[Shape scene image sequences]

↓↓↓

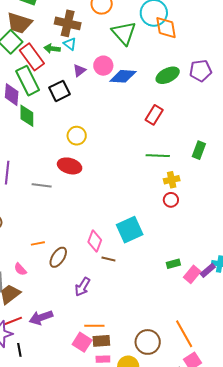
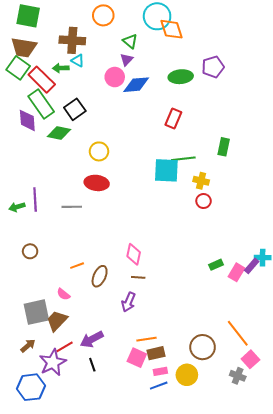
green triangle: (124, 33) -> (130, 41), size x0.6
purple triangle: (79, 70) -> (127, 60), moved
green ellipse: (168, 75) -> (181, 77), turned 30
green diamond: (27, 116) -> (59, 133), moved, turned -70
yellow cross: (172, 180) -> (201, 181), turned 35
cyan square: (130, 230) -> (166, 170), moved, turned 36
brown line: (108, 259) -> (138, 277), moved
black line: (19, 350) -> (92, 365), moved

↑↑↑

> _Directions_: Every line above that includes the word "turned" should be listed.

> _Result of this exercise_:
green ellipse: (168, 75) -> (181, 77), turned 30
green diamond: (27, 116) -> (59, 133), moved, turned -70
yellow cross: (172, 180) -> (201, 181), turned 35
cyan square: (130, 230) -> (166, 170), moved, turned 36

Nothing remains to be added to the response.